**** GIVEN RECORDS ****

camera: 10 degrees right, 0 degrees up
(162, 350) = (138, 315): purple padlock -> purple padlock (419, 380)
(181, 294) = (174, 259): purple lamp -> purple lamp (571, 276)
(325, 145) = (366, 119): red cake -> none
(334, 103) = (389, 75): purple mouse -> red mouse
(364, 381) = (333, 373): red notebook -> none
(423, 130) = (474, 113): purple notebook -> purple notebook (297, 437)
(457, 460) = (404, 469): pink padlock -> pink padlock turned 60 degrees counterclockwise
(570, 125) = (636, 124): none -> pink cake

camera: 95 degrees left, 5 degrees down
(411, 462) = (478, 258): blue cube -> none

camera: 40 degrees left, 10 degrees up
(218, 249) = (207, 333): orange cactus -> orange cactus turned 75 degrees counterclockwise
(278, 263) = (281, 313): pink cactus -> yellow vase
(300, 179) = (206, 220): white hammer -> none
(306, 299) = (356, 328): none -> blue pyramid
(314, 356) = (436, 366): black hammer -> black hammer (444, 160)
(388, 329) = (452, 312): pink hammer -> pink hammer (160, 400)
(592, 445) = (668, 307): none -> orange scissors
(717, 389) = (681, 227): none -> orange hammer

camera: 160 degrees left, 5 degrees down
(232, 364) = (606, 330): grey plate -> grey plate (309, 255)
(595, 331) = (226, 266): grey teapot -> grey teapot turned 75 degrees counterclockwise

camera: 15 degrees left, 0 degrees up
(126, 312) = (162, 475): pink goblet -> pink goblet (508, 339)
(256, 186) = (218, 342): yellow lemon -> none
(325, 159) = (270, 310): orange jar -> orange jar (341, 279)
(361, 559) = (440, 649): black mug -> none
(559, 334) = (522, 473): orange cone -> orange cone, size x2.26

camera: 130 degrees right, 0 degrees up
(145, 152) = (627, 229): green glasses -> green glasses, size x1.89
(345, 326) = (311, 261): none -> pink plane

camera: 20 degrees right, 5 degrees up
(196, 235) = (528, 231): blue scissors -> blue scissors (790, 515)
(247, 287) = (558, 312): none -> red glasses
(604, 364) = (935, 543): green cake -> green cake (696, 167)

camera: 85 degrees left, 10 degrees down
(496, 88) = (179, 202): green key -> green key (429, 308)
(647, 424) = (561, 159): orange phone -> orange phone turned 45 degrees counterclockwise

****

**WHAT YOU ARE ASKED TO DO**
Filter the entries and copy each line with "camera".

**PROBLEM SOLUTION**
camera: 10 degrees right, 0 degrees up
camera: 95 degrees left, 5 degrees down
camera: 40 degrees left, 10 degrees up
camera: 160 degrees left, 5 degrees down
camera: 15 degrees left, 0 degrees up
camera: 130 degrees right, 0 degrees up
camera: 20 degrees right, 5 degrees up
camera: 85 degrees left, 10 degrees down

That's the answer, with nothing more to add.